*WORK ITEM*. Transcribe the lines below exactly, beginning with the line that holds "camera: 150 degrees left, 5 degrees down" and ending with the final line, both included. Pictures are to be left out.

[Spatial reasoning data]
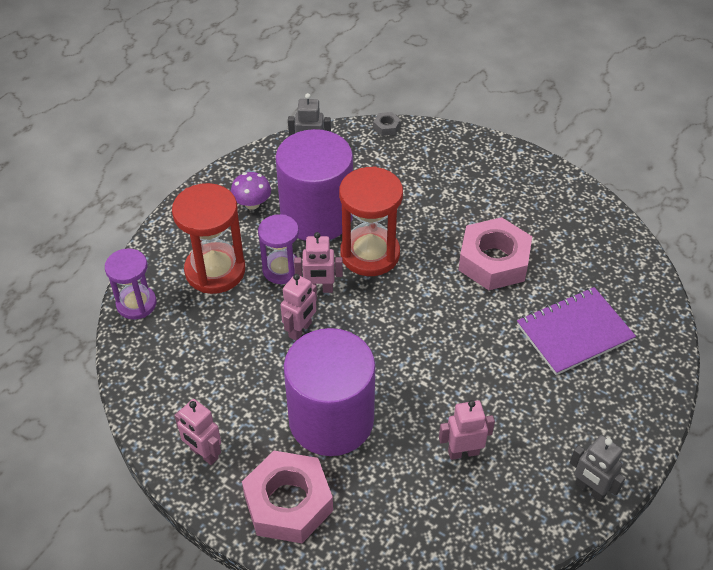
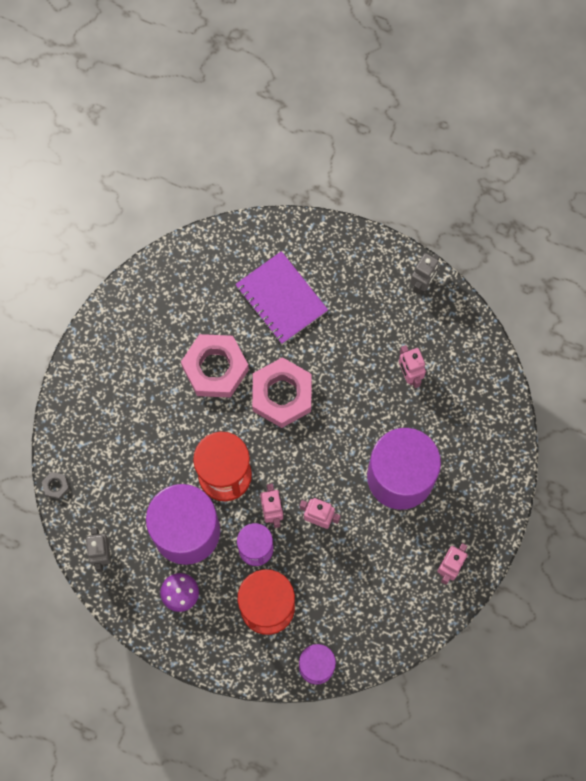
camera: 100 degrees left, 25 degrees up
(288, 503) = (477, 494): pink nut -> pink nut (282, 395)

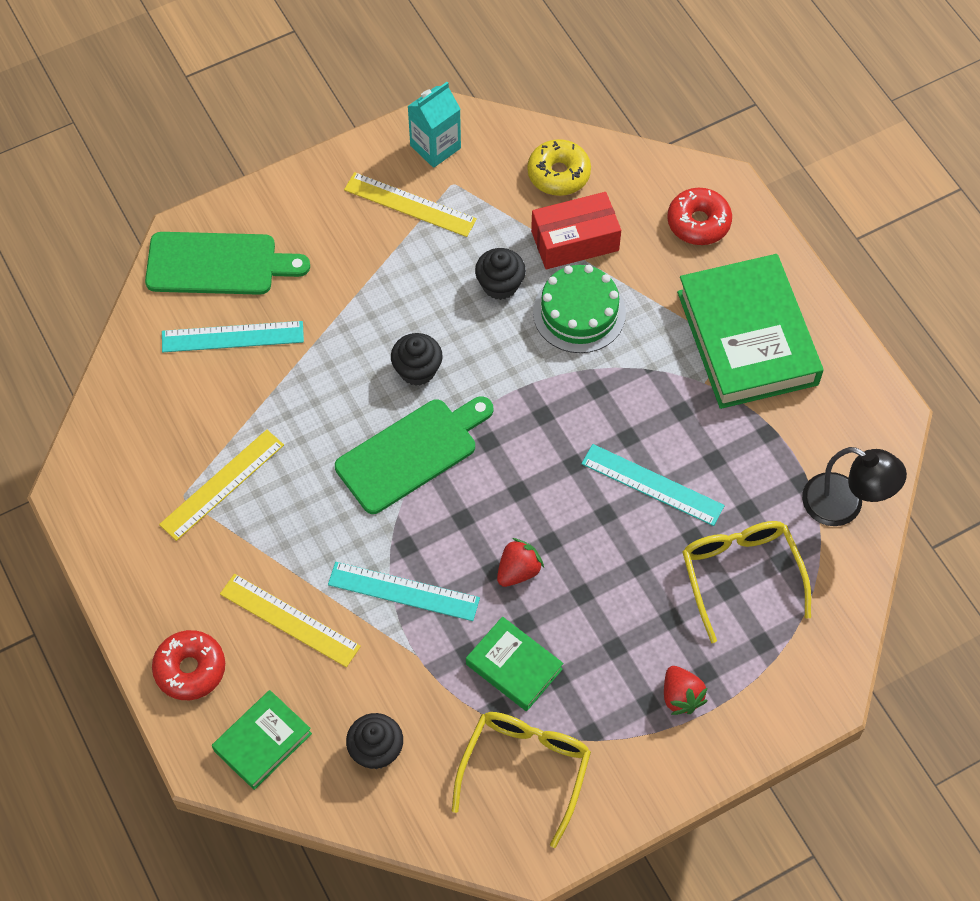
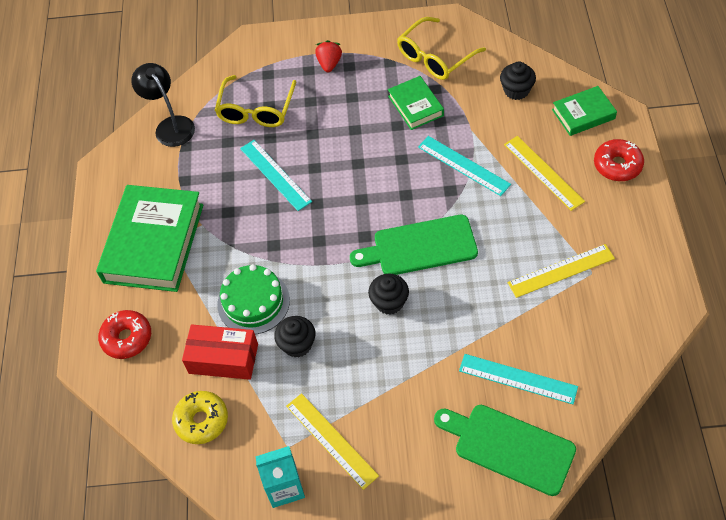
camera: 150 degrees left, 5 degrees down
(518, 571) = (386, 154): red strawberry -> none

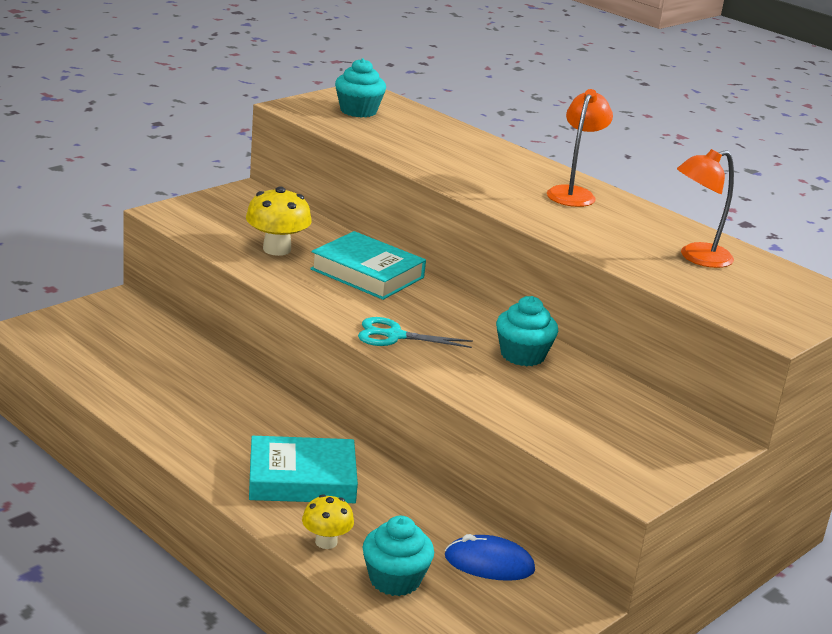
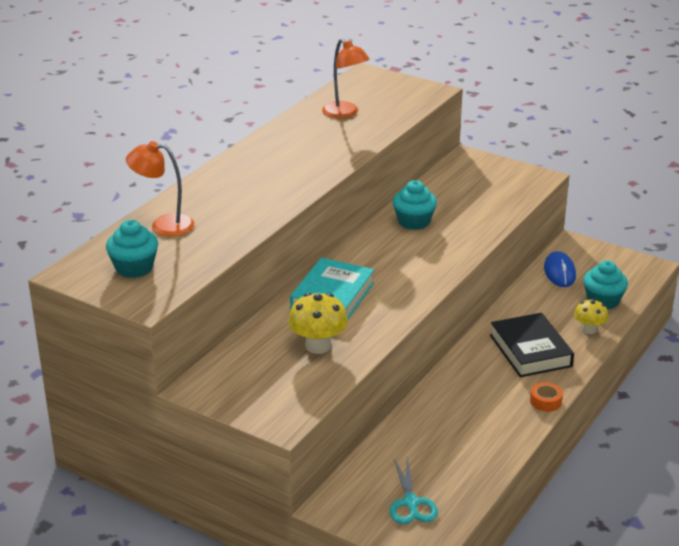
camera: 100 degrees left, 5 degrees up
(191, 458) = (545, 401): none -> orange tape
(302, 479) = (530, 351): turquoise book -> black book
(394, 336) = (427, 271): turquoise scissors -> turquoise scissors (411, 503)
(573, 193) = (263, 158): orange lamp -> orange lamp (163, 225)

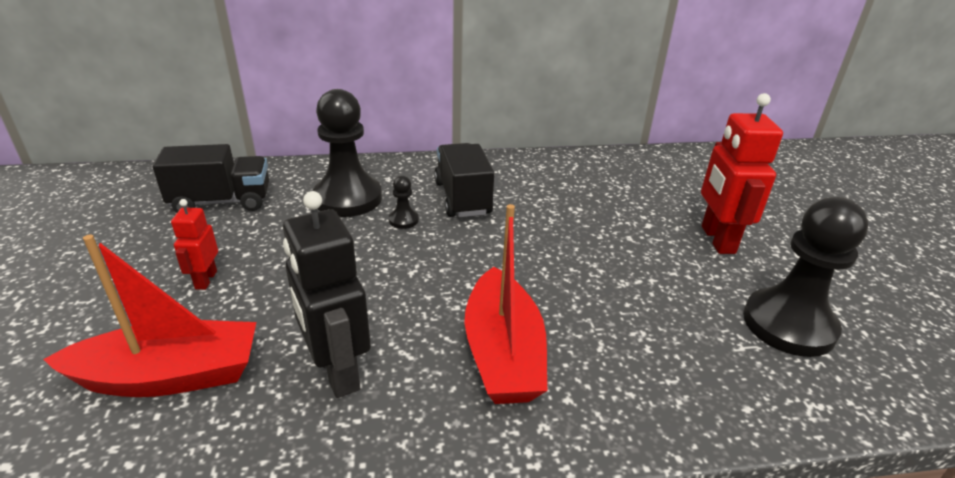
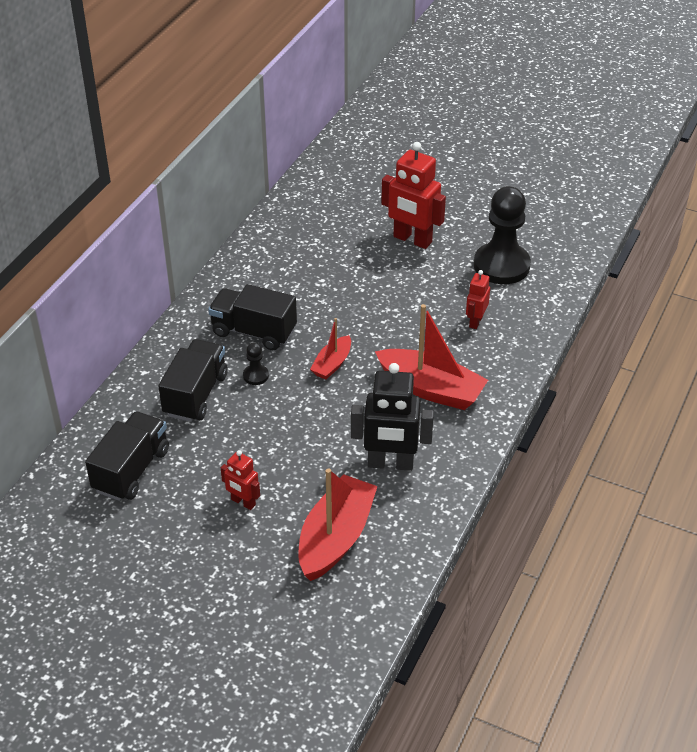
camera: 55 degrees left, 10 degrees up
(348, 198) = (195, 394): black pawn -> black truck
(467, 259) = (332, 364): none -> red boat
(665, 343) = (475, 321): none -> red robot

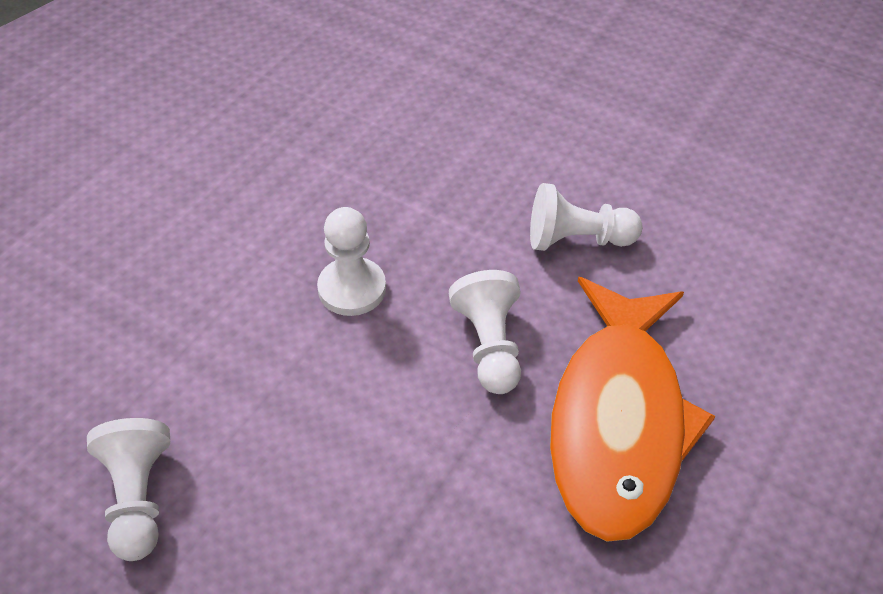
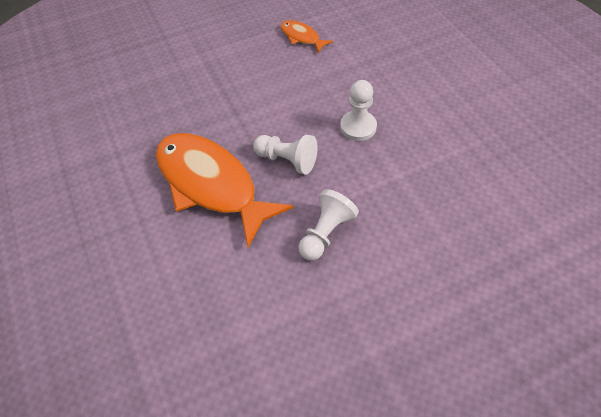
camera: 125 degrees right, 5 degrees up
(138, 498) = (302, 37): white pawn -> orange fish

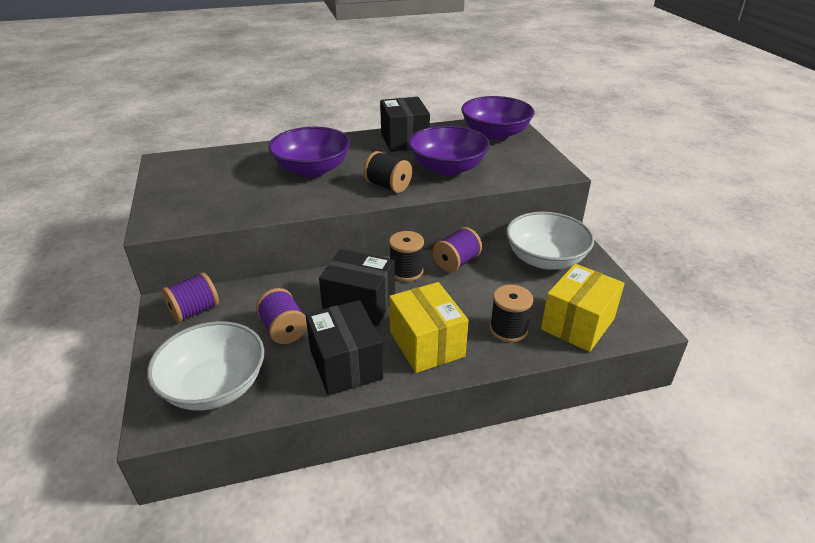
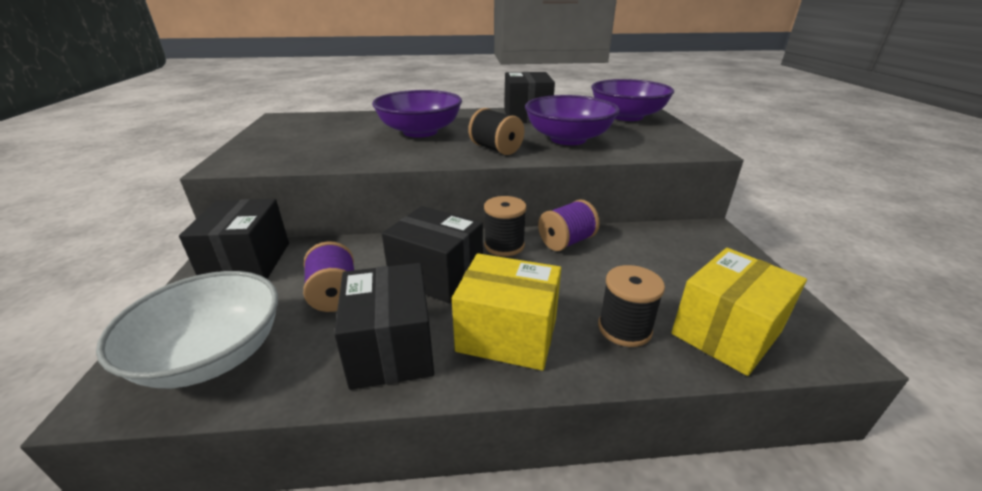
camera: 10 degrees right, 5 degrees down
(194, 311) = (248, 262): purple spool -> black box
(426, 344) = (507, 334): yellow box -> yellow box turned 60 degrees counterclockwise
(545, 259) = (679, 248): white bowl -> none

*ANSWER TO THE EXERCISE*.
camera: 150 degrees left, 5 degrees down
(518, 571) = (386, 154): red strawberry -> none

camera: 100 degrees left, 5 degrees up
(191, 458) = (545, 401): none -> orange tape
(302, 479) = (530, 351): turquoise book -> black book
(394, 336) = (427, 271): turquoise scissors -> turquoise scissors (411, 503)
(573, 193) = (263, 158): orange lamp -> orange lamp (163, 225)

camera: 55 degrees left, 10 degrees up
(348, 198) = (195, 394): black pawn -> black truck
(467, 259) = (332, 364): none -> red boat
(665, 343) = (475, 321): none -> red robot

camera: 125 degrees right, 5 degrees up
(138, 498) = (302, 37): white pawn -> orange fish

camera: 10 degrees right, 5 degrees down
(194, 311) = (248, 262): purple spool -> black box
(426, 344) = (507, 334): yellow box -> yellow box turned 60 degrees counterclockwise
(545, 259) = (679, 248): white bowl -> none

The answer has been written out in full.